> [EXERCISE GOAL]
Filter the data below for the string "cyan" and copy each matching line.

Top of DATA SECTION

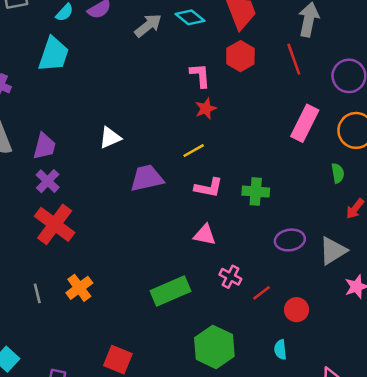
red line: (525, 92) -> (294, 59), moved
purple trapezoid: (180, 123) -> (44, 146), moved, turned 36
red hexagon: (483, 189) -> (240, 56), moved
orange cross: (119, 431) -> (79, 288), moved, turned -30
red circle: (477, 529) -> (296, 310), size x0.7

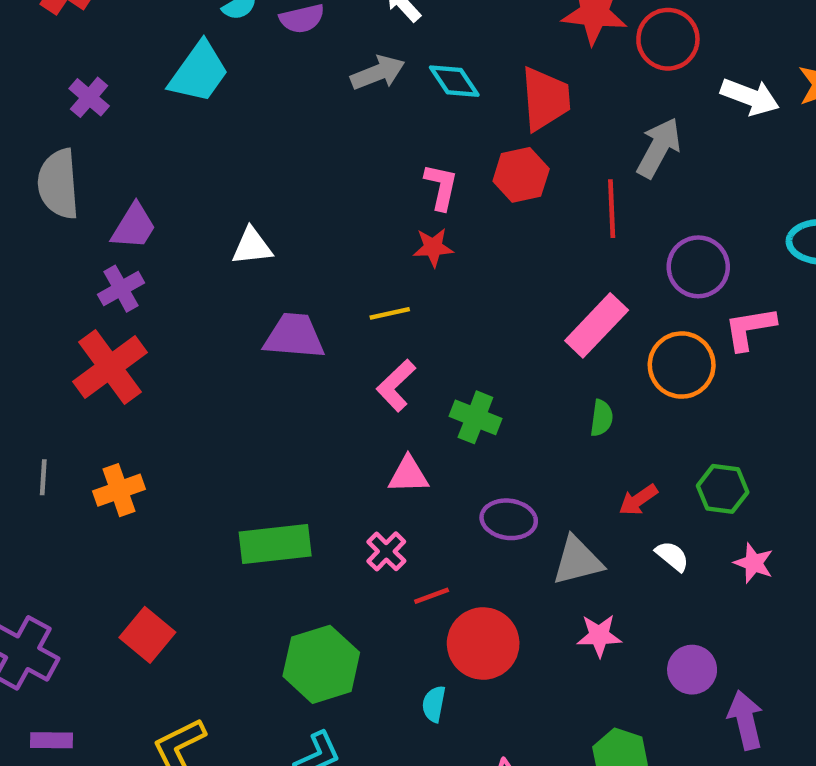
green semicircle: (338, 173) -> (602, 418), moved
pink L-shape: (209, 188) -> (396, 386), turned 108
pink triangle: (205, 235) -> (408, 475), moved, turned -30
red circle: (296, 310) -> (483, 643), size x1.6

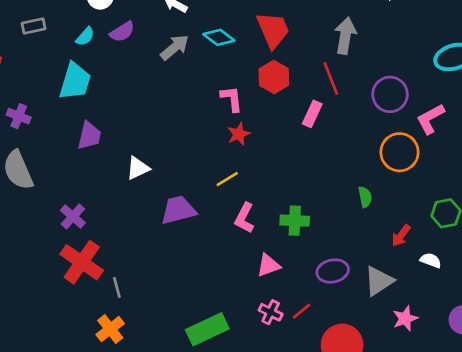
purple trapezoid: (134, 226) -> (89, 136), moved
pink rectangle: (597, 325) -> (312, 114), moved, size x0.7
gray line: (43, 477) -> (117, 287), moved
red line: (432, 596) -> (301, 311), moved

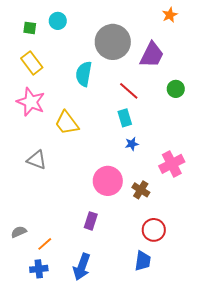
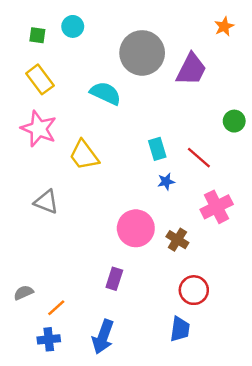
orange star: (170, 15) -> (224, 26), moved
cyan semicircle: (84, 74) -> (106, 93), turned 105
green circle: (176, 89) -> (234, 121), moved
red line: (129, 91) -> (199, 158), moved

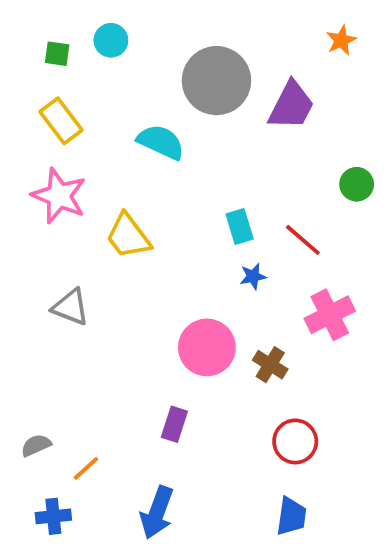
blue trapezoid: (180, 329) -> (291, 516), moved
blue cross: (49, 339) -> (53, 516), moved

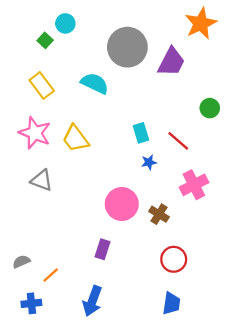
orange star: (341, 40) -> (201, 23), size x1.8
green square: (57, 54) -> (45, 40), moved, turned 35
yellow rectangle: (61, 121) -> (42, 86), moved
pink star: (59, 196) -> (35, 133), moved

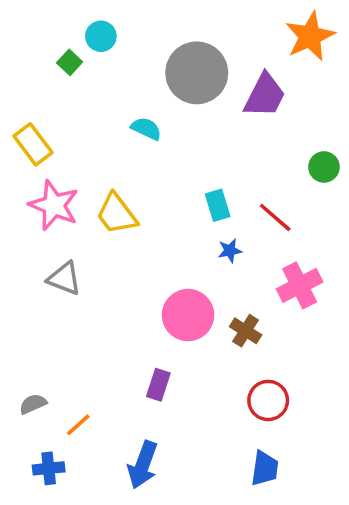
cyan semicircle: (95, 83) -> (146, 129), size x0.7
yellow rectangle: (42, 86) -> (33, 144), moved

Bottom of DATA SECTION

> [TASK ANSWER]
cyan semicircle: (84, 74) -> (106, 93), turned 105
cyan semicircle: (95, 83) -> (146, 129), size x0.7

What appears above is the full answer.